Scene edit records:

---

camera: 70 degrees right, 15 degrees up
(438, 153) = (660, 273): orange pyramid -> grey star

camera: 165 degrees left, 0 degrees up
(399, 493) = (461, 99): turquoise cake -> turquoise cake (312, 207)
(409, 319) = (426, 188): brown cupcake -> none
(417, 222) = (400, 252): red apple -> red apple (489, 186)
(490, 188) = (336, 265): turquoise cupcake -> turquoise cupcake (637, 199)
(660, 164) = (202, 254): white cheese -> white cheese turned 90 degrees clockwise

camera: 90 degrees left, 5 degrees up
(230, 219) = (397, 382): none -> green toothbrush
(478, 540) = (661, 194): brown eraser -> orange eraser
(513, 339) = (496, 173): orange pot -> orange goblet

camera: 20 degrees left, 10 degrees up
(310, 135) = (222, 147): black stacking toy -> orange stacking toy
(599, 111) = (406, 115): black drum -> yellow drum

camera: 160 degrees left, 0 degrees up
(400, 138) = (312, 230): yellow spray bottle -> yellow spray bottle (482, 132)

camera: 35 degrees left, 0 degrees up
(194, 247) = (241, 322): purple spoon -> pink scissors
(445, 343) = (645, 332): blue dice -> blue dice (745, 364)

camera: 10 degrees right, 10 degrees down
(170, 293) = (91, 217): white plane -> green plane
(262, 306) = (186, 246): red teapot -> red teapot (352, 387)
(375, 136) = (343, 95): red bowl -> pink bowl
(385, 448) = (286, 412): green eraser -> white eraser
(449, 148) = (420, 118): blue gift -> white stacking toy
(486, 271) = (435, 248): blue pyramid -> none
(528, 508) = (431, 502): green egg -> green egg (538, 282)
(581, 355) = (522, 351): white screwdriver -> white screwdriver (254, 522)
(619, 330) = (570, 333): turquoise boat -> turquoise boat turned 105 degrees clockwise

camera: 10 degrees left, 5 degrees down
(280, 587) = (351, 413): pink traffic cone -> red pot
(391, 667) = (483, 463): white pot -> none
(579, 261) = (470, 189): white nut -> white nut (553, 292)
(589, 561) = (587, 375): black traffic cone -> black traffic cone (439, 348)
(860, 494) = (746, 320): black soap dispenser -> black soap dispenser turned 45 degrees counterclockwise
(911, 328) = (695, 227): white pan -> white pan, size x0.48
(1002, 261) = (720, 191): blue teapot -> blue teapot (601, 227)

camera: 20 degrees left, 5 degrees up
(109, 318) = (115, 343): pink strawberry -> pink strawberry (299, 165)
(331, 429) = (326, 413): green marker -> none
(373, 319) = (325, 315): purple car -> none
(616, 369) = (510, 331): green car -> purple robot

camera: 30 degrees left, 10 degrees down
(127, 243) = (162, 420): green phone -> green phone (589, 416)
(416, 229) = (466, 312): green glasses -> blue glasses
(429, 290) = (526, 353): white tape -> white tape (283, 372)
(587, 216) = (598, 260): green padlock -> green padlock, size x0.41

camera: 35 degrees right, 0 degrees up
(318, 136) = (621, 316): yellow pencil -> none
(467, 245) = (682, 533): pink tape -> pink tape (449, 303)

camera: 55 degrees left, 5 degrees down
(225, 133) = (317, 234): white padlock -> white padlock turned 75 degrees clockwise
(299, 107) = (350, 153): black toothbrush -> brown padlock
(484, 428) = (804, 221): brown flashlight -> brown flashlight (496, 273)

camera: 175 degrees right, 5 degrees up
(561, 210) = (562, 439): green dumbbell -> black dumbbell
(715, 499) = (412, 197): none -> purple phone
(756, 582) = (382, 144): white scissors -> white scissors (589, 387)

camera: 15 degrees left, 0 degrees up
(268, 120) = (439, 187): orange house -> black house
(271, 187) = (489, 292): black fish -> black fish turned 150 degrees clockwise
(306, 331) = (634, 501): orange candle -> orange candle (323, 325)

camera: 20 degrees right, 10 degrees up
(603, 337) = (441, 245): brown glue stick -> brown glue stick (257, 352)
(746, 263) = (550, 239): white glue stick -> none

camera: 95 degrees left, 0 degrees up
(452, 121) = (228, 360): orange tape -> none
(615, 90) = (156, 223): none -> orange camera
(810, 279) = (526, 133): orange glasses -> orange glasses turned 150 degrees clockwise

---

Work item: When a line in the records above contains the word "glue", copy it.

Solution:
(603, 337) = (441, 245): brown glue stick -> brown glue stick (257, 352)
(746, 263) = (550, 239): white glue stick -> none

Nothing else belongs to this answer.